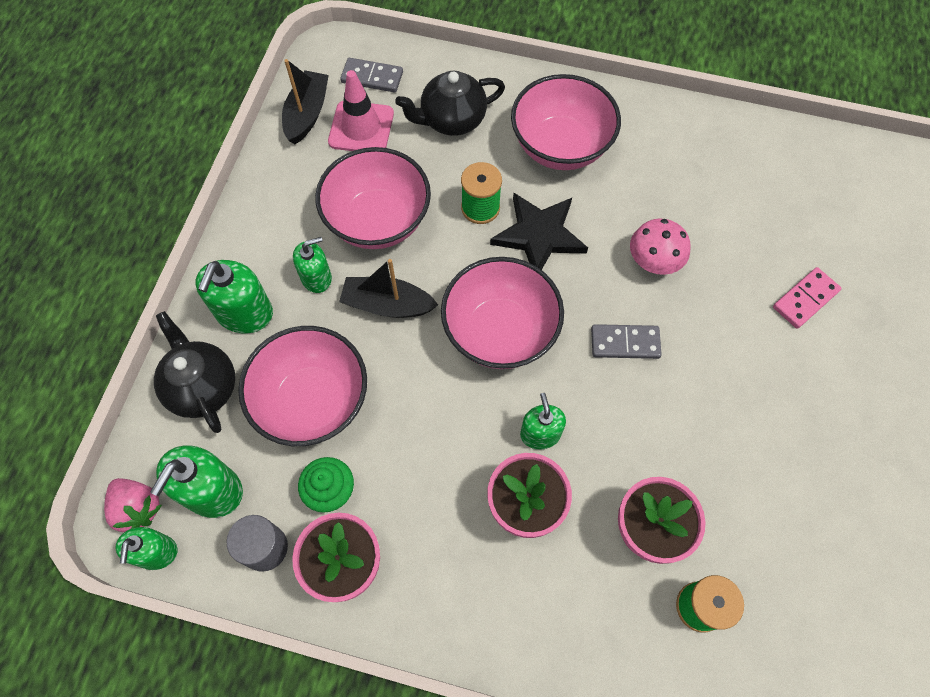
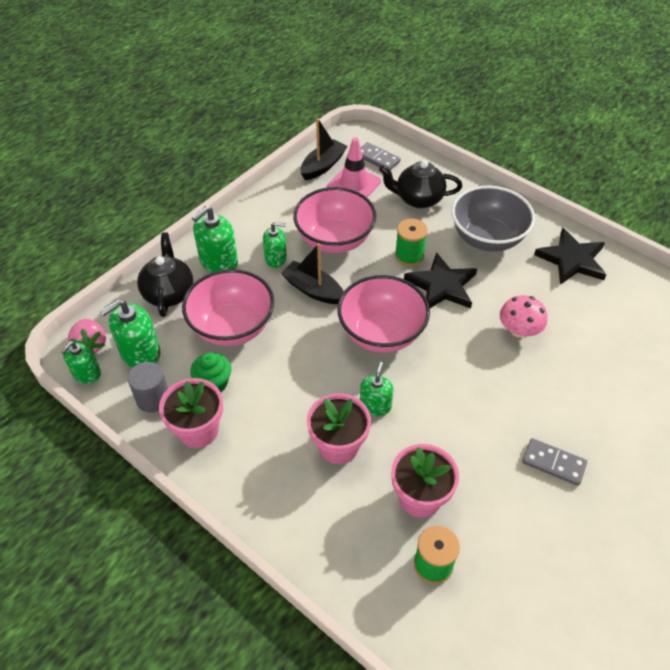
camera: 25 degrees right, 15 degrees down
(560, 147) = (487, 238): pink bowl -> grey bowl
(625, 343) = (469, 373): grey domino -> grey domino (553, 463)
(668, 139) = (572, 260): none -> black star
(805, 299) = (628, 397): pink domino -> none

=====

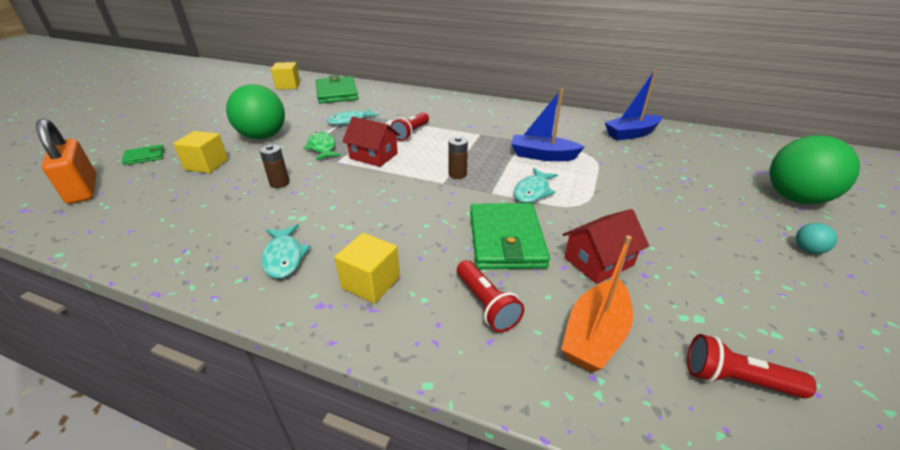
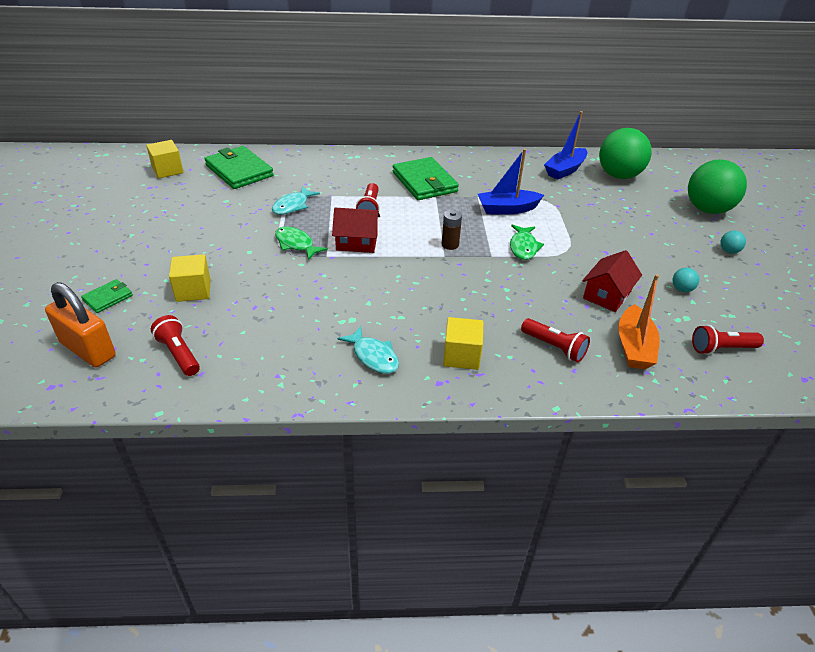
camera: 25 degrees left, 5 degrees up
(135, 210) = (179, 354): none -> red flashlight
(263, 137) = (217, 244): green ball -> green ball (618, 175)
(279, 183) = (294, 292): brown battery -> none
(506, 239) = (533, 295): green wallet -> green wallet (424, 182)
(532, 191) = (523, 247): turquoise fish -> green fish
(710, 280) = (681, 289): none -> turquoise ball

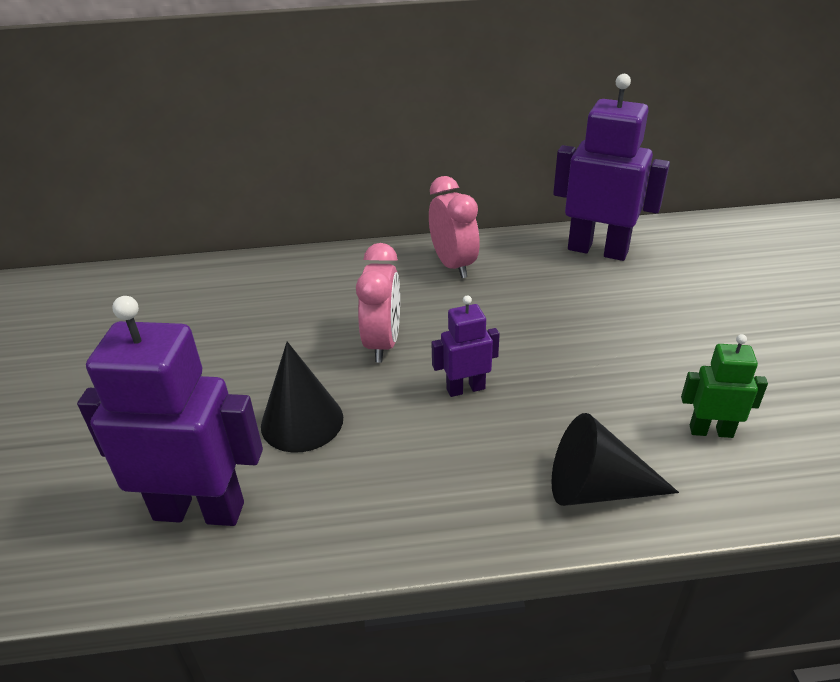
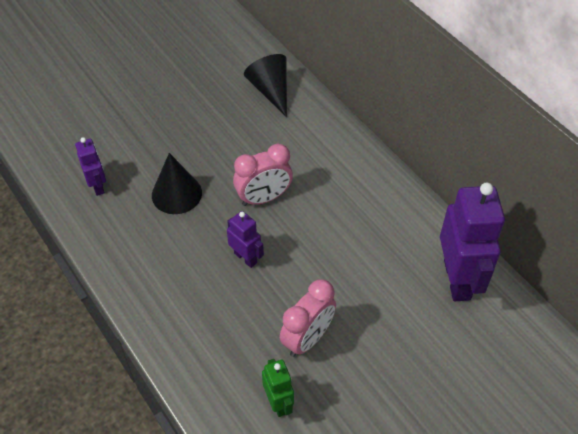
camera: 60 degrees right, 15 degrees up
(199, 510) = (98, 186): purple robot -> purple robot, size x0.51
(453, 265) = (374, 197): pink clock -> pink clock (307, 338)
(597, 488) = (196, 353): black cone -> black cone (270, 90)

=====

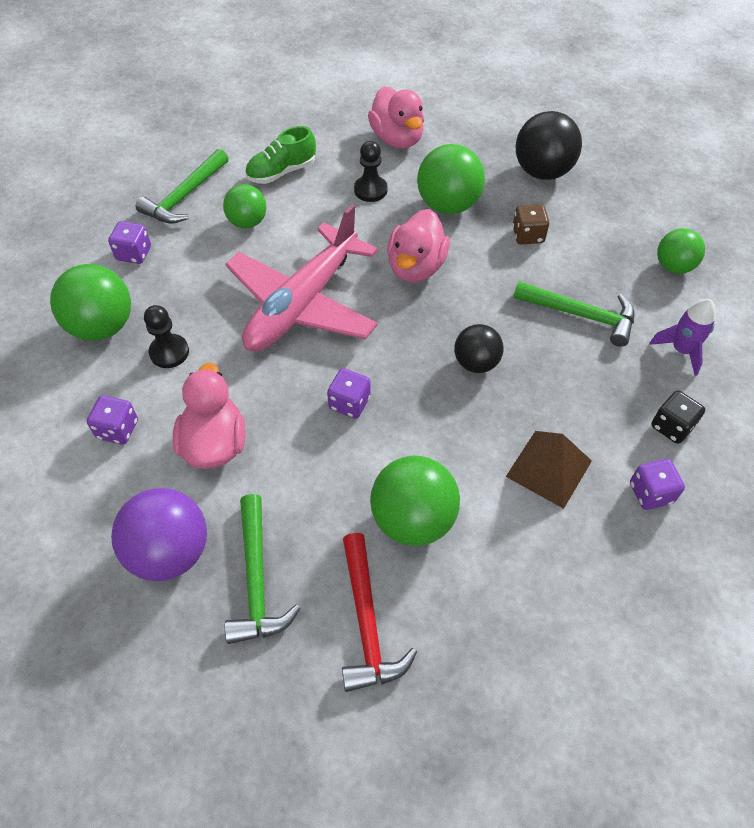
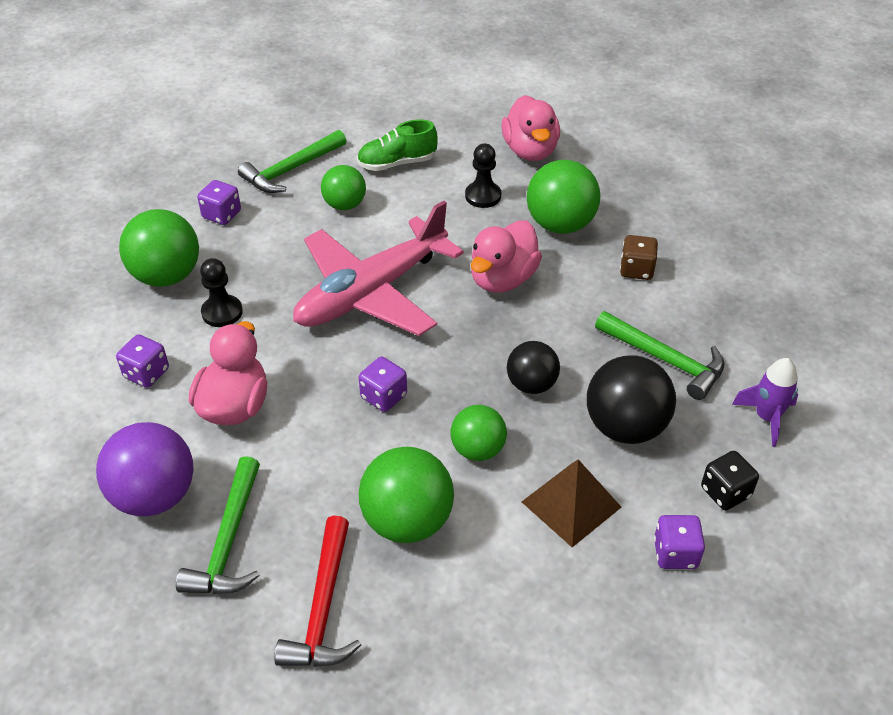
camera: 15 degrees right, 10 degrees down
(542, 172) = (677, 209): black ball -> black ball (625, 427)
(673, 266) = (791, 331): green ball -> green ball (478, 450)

=====

■ **Description of the task**: Scan the data above and report each line in which "degrees" is present.

■ **Answer to the problem**:
camera: 25 degrees right, 15 degrees down
camera: 25 degrees left, 5 degrees up
camera: 60 degrees right, 15 degrees up
camera: 15 degrees right, 10 degrees down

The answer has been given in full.